==== DATA FOR THIS EXERCISE

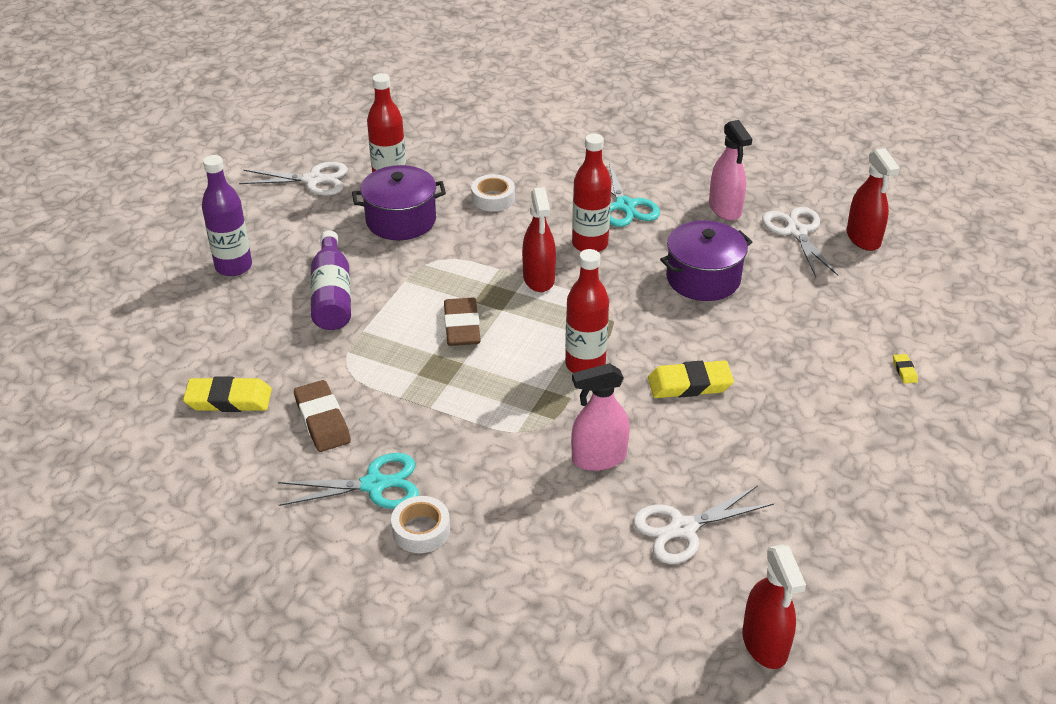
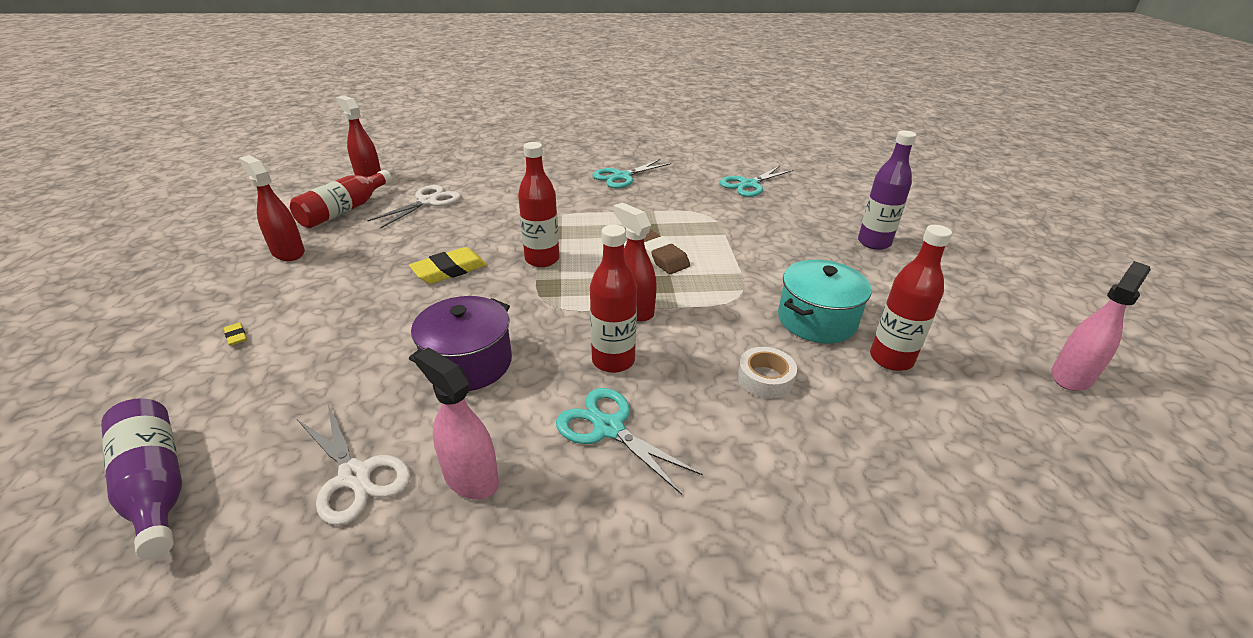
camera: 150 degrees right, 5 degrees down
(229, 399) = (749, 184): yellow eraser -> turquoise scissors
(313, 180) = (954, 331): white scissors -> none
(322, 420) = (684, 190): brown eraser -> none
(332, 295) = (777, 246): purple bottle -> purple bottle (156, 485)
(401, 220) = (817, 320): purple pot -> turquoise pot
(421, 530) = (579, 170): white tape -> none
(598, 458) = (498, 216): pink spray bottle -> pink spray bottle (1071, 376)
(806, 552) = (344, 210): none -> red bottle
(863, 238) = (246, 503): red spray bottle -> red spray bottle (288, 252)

========
==== DATA FOR THIS EXERCISE

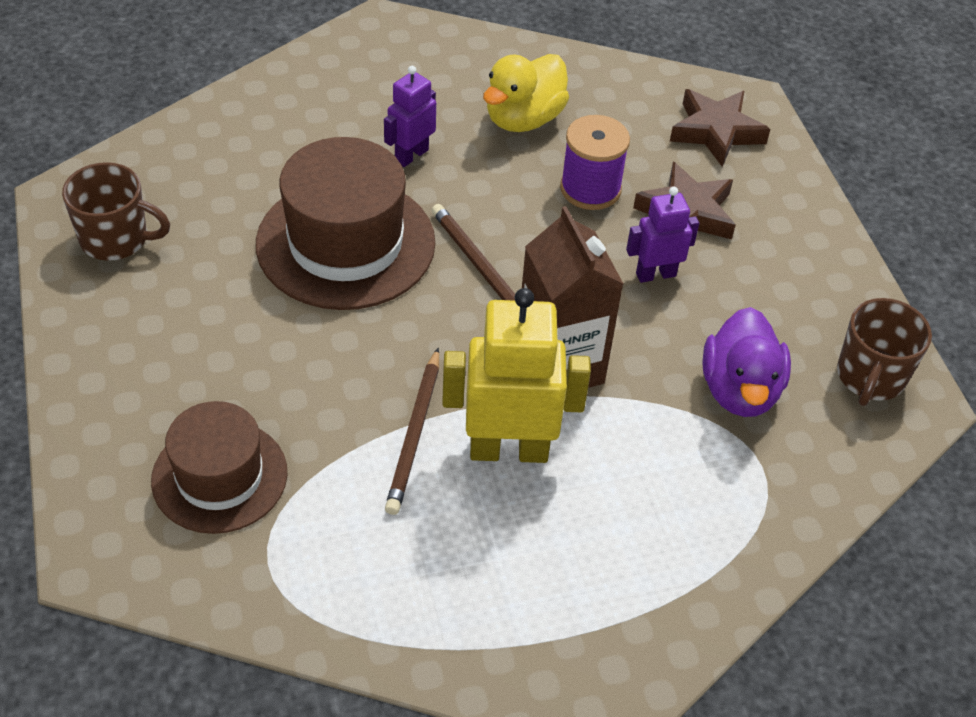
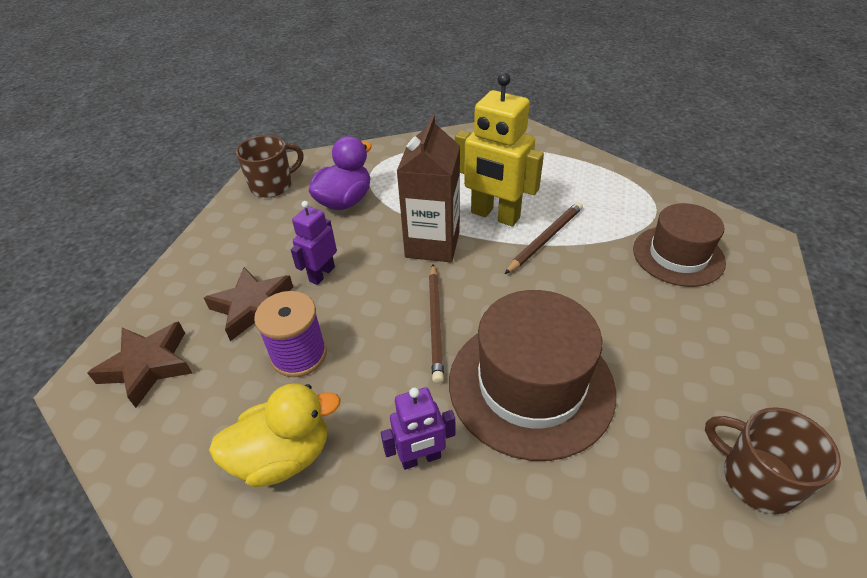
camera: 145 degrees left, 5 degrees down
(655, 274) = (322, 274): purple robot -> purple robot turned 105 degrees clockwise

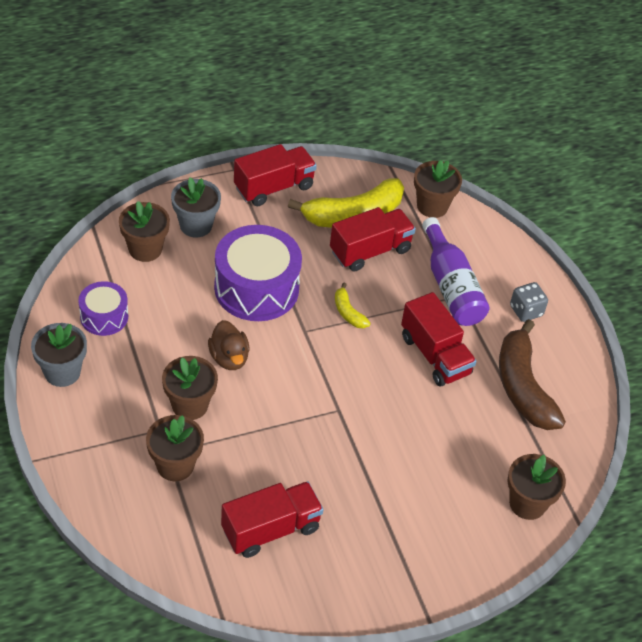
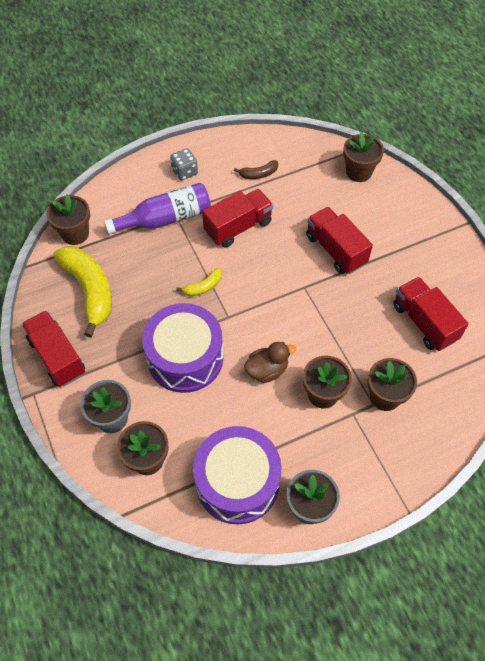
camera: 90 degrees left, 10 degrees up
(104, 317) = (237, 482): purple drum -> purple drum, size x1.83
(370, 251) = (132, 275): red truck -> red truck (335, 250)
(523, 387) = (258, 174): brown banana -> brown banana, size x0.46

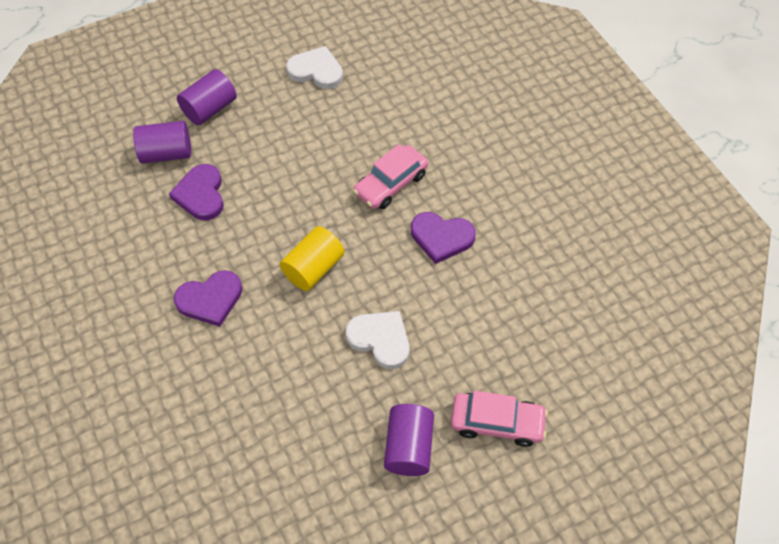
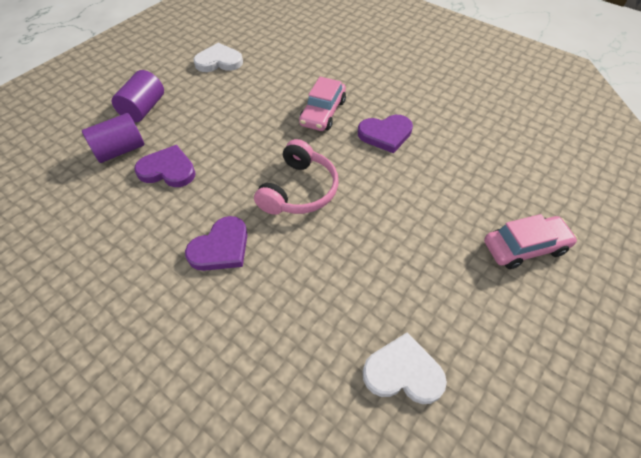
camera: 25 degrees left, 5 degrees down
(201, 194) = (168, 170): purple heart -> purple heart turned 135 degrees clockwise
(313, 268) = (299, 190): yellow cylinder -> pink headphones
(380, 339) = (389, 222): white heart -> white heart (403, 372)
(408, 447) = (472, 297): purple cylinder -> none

========

▶ YOUR INSTRUCTIONS
Only lines with the word "bottle" are wanted. Find and copy them from the records above.

▶ EXERCISE RESPONSE
(332, 295) = (777, 246): purple bottle -> purple bottle (156, 485)
(598, 458) = (498, 216): pink spray bottle -> pink spray bottle (1071, 376)
(806, 552) = (344, 210): none -> red bottle
(863, 238) = (246, 503): red spray bottle -> red spray bottle (288, 252)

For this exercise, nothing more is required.